■ GIVEN INSTRUCTION
Pick out and copy each line in the listing below that contains the string "kern". Case must match.

# # # # # # #

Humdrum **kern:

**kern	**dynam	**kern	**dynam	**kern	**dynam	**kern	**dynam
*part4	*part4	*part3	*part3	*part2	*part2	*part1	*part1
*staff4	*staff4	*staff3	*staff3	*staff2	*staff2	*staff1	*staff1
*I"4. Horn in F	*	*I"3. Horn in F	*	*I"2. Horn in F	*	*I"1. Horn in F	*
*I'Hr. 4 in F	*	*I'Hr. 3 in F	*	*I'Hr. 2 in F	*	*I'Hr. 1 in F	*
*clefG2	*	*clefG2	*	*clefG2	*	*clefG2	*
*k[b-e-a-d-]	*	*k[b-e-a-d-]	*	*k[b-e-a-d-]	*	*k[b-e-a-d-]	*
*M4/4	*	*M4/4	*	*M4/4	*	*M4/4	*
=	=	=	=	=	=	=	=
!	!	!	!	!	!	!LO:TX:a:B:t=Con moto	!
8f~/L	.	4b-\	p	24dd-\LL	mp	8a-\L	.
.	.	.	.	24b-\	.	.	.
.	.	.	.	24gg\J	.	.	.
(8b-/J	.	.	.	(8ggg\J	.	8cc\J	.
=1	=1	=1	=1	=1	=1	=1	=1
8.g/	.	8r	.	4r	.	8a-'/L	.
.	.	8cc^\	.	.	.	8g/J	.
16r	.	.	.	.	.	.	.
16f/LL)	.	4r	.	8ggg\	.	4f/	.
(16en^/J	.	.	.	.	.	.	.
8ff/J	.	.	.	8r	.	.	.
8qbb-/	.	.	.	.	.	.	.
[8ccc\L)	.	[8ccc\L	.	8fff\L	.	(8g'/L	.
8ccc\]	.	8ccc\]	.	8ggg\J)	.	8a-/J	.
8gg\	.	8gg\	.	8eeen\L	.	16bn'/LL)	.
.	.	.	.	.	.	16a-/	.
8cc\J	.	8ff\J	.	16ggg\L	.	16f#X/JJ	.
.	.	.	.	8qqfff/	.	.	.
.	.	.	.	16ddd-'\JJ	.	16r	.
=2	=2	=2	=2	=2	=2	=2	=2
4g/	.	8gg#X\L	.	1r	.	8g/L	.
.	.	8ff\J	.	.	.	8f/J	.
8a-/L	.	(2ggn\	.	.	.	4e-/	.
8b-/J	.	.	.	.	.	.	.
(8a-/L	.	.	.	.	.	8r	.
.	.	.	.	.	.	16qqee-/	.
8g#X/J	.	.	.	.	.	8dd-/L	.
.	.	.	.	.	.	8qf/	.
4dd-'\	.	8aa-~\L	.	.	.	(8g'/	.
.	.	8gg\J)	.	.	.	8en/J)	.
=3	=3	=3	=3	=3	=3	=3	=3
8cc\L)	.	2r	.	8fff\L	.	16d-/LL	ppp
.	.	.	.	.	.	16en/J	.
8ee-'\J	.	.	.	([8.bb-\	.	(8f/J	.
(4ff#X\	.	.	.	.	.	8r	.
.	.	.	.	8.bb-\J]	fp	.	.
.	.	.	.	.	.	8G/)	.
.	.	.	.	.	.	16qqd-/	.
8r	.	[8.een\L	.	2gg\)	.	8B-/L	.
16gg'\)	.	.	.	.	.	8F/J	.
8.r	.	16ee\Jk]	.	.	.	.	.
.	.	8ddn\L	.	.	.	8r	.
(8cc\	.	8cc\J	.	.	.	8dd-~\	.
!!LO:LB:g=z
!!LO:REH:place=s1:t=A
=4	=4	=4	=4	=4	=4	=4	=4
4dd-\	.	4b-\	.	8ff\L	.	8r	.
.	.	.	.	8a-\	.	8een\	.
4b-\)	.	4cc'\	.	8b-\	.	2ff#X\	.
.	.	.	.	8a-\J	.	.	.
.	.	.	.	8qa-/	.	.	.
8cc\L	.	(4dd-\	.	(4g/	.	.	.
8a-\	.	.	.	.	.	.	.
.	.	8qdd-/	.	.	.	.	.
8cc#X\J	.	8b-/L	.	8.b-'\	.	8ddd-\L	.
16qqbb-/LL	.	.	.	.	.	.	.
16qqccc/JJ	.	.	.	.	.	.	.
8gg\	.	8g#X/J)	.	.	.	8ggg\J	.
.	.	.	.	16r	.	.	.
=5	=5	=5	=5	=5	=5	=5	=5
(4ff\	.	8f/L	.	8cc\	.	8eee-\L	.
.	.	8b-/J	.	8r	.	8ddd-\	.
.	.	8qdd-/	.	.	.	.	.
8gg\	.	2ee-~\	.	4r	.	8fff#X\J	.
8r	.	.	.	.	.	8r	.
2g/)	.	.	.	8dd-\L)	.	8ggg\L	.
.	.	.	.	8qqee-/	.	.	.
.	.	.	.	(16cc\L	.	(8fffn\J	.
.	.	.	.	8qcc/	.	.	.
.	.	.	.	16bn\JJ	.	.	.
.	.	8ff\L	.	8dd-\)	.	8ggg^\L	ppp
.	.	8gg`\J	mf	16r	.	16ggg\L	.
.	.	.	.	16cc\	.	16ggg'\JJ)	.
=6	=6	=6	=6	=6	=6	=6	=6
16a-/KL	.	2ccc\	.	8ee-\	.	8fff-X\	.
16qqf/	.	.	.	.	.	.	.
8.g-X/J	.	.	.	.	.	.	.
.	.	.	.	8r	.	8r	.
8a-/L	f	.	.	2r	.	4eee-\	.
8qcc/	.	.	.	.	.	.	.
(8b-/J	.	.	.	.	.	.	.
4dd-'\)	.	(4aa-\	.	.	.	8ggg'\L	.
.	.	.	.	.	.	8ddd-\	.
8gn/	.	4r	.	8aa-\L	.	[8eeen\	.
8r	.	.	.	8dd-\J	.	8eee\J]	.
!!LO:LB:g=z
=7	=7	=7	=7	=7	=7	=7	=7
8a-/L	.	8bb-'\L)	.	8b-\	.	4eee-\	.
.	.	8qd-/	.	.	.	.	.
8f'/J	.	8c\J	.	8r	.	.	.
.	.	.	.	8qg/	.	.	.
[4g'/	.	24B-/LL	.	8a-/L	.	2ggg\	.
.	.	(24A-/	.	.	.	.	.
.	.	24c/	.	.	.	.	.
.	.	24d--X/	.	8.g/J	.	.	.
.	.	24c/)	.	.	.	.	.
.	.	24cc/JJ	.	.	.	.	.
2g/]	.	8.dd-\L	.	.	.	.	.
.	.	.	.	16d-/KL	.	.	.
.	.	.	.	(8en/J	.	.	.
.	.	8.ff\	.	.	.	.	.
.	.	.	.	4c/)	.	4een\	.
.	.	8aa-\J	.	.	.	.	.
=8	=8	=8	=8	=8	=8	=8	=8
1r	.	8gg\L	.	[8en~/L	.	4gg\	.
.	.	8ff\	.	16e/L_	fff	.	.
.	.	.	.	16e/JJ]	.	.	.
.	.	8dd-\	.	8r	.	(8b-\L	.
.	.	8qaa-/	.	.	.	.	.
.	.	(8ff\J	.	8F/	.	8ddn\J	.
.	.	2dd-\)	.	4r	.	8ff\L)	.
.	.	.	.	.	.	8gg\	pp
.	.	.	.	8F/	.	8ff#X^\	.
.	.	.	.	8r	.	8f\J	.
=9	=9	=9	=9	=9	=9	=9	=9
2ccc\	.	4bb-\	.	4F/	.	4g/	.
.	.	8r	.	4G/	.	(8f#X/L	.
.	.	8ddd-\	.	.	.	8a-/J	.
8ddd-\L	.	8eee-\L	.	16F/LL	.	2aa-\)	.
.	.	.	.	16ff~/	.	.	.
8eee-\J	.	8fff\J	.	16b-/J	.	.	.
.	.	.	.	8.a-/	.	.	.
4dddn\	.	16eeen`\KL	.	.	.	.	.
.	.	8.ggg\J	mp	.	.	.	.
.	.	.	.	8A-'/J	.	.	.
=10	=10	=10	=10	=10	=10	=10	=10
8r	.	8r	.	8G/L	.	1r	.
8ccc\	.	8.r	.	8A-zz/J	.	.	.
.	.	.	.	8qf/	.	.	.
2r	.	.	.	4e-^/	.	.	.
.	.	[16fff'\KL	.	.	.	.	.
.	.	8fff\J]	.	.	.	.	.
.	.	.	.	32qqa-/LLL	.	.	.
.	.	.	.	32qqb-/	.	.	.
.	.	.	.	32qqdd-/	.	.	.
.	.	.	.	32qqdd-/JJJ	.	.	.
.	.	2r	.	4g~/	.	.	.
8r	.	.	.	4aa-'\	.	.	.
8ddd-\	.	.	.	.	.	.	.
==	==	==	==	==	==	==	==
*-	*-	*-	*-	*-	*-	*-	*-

# # # # # # #

■ THE REPLY
Humdrum **kern:
**kern	**dynam	**kern	**dynam	**kern	**dynam	**kern	**dynam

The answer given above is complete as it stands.